**Provided information**
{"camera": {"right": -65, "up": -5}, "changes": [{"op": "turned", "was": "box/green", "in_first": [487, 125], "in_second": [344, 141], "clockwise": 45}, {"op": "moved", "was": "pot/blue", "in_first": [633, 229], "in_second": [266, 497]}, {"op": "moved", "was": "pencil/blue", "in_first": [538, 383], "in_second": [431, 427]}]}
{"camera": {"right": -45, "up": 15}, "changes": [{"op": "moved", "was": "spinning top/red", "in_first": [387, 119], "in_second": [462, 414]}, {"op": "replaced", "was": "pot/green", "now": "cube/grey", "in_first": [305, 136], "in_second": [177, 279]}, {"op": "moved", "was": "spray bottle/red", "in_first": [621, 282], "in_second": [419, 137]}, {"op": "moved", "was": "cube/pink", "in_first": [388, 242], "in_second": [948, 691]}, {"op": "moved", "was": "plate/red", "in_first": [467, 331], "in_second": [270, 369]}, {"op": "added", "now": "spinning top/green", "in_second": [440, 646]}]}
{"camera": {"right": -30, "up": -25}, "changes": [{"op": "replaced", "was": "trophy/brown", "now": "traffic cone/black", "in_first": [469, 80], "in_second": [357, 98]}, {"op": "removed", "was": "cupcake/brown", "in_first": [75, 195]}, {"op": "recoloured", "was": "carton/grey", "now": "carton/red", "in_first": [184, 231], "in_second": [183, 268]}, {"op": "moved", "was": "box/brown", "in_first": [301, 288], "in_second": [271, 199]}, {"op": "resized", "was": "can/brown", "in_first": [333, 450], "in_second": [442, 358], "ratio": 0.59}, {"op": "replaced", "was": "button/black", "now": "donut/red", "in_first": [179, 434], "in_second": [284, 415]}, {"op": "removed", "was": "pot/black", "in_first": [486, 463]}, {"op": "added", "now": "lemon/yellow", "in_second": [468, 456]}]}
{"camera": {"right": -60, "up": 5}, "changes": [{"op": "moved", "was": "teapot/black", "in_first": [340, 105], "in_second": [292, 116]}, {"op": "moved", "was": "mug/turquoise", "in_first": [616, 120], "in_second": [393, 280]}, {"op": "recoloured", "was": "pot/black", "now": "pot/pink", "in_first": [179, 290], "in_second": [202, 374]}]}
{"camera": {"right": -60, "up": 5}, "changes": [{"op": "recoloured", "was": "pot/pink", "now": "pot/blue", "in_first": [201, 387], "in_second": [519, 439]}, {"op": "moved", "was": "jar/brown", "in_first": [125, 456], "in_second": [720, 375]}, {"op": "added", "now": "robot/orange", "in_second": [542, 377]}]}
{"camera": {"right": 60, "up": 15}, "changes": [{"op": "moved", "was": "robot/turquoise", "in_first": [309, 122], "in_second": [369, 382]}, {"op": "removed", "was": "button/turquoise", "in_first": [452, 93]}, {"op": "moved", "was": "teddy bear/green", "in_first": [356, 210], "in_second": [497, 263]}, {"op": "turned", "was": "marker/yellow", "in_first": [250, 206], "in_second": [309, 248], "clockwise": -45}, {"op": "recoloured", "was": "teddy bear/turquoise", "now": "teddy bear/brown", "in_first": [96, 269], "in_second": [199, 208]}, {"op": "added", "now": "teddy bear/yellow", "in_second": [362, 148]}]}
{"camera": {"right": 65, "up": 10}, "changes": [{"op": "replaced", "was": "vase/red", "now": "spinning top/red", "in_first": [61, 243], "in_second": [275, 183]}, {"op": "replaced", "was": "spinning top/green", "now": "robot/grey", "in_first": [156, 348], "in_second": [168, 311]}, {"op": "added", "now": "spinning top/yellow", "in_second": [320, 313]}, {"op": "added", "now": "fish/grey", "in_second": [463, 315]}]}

**Description of the task**
Please return all lines above in which the string "blue" is found.

**Result for this task**
{"camera": {"right": -65, "up": -5}, "changes": [{"op": "turned", "was": "box/green", "in_first": [487, 125], "in_second": [344, 141], "clockwise": 45}, {"op": "moved", "was": "pot/blue", "in_first": [633, 229], "in_second": [266, 497]}, {"op": "moved", "was": "pencil/blue", "in_first": [538, 383], "in_second": [431, 427]}]}
{"camera": {"right": -60, "up": 5}, "changes": [{"op": "recoloured", "was": "pot/pink", "now": "pot/blue", "in_first": [201, 387], "in_second": [519, 439]}, {"op": "moved", "was": "jar/brown", "in_first": [125, 456], "in_second": [720, 375]}, {"op": "added", "now": "robot/orange", "in_second": [542, 377]}]}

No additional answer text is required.